=== Recorded data ===
:::
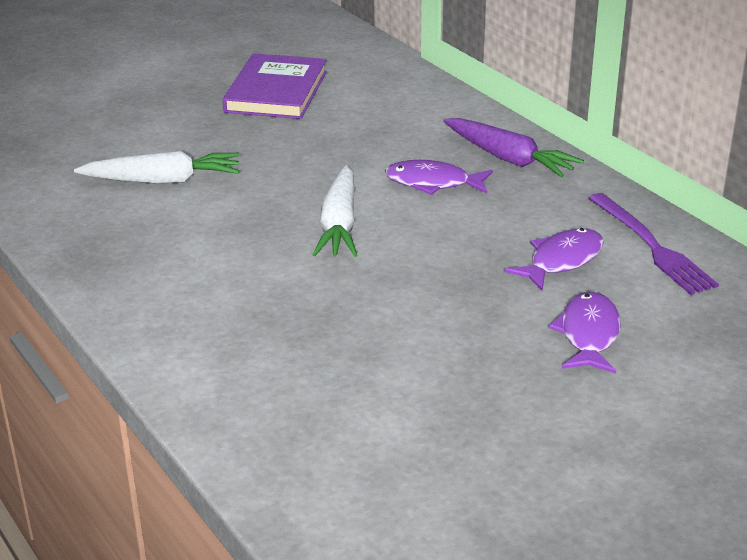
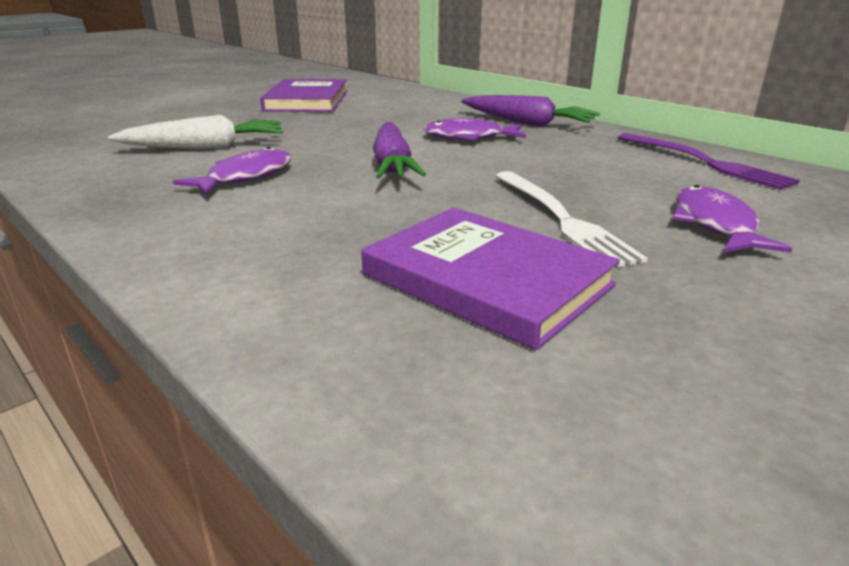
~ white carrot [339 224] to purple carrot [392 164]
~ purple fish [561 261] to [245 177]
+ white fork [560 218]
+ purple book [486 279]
:::
=== Requirement ===
Pictures aside, repeat every line of the data above exactly.

=== Answer to this task ===
~ white carrot [339 224] to purple carrot [392 164]
~ purple fish [561 261] to [245 177]
+ white fork [560 218]
+ purple book [486 279]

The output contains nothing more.